### [SUPPLIED INFORMATION]

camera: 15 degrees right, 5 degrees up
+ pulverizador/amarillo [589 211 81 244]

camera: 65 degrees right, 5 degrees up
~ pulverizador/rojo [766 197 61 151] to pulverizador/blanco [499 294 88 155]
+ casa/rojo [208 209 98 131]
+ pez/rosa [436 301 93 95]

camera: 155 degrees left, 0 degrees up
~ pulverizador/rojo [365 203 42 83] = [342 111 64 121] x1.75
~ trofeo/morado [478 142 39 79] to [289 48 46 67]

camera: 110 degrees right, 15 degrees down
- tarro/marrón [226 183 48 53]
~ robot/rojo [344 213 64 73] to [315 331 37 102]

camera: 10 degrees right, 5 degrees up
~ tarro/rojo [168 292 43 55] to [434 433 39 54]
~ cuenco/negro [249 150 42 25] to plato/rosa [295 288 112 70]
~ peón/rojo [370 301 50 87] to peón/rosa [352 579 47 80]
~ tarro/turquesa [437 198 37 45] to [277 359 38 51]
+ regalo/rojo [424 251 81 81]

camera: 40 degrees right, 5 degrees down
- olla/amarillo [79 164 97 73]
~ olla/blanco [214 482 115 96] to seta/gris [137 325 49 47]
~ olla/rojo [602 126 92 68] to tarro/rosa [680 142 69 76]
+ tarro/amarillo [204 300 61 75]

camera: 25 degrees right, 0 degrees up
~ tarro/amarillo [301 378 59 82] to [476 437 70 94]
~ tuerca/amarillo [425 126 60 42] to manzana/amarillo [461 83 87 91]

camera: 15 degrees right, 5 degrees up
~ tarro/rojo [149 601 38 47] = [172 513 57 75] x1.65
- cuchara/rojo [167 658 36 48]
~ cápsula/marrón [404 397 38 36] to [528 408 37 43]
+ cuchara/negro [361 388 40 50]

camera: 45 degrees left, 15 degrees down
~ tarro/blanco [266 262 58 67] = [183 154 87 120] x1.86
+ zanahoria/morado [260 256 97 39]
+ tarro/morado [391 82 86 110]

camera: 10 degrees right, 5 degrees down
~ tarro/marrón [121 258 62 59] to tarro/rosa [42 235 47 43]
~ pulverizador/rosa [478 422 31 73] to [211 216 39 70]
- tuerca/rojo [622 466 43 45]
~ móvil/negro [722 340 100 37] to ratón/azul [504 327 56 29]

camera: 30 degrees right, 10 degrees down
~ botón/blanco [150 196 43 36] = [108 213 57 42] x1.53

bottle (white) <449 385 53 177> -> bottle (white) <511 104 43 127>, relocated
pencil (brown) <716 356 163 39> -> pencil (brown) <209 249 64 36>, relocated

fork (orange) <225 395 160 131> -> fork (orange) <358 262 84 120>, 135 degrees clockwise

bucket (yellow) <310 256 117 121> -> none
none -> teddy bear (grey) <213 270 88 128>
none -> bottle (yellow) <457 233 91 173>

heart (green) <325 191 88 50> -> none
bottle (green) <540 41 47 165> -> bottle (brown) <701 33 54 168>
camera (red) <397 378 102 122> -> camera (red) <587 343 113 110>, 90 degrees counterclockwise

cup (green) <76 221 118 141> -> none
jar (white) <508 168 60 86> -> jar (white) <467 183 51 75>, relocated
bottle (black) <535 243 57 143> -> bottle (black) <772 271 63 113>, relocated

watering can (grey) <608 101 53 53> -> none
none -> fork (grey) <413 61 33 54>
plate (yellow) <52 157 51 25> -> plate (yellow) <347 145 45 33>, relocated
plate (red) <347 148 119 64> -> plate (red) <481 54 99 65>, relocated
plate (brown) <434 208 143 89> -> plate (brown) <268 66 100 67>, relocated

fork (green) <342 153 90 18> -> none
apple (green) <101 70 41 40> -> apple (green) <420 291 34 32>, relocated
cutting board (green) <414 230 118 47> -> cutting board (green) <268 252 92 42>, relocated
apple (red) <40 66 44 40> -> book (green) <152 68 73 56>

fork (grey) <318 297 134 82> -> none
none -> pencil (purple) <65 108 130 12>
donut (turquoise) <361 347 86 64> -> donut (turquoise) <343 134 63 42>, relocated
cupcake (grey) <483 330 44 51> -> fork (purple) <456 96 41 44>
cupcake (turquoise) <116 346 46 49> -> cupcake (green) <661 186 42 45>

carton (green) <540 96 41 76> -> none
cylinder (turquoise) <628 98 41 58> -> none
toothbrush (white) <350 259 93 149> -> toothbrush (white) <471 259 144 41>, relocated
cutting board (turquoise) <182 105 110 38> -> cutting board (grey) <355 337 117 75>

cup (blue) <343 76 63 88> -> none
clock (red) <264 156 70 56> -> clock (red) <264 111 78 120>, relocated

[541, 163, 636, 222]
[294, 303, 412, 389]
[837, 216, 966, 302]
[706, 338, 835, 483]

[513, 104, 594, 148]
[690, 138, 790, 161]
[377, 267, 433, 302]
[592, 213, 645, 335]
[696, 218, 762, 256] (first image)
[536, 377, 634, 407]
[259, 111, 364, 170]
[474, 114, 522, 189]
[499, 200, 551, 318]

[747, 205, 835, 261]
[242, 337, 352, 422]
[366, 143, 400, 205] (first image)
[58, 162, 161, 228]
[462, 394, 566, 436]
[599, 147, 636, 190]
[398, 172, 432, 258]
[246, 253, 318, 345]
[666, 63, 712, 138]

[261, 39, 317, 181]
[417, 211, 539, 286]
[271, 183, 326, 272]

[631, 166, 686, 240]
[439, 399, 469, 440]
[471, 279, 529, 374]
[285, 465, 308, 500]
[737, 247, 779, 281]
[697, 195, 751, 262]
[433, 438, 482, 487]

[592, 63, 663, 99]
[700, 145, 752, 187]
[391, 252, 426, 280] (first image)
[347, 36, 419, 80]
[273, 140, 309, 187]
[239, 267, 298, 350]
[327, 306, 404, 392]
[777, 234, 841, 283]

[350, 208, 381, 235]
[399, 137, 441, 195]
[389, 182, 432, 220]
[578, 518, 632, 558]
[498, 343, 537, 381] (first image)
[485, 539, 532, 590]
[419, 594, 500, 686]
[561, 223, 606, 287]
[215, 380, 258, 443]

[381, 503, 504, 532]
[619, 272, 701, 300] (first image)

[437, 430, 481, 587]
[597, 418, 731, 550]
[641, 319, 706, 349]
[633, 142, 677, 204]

### [WHAT YOU ARE ASKED TO DO]
When a line in the records above holds "first", that line is to be reported.

### [ANSWER]
[696, 218, 762, 256] (first image)
[366, 143, 400, 205] (first image)
[391, 252, 426, 280] (first image)
[498, 343, 537, 381] (first image)
[619, 272, 701, 300] (first image)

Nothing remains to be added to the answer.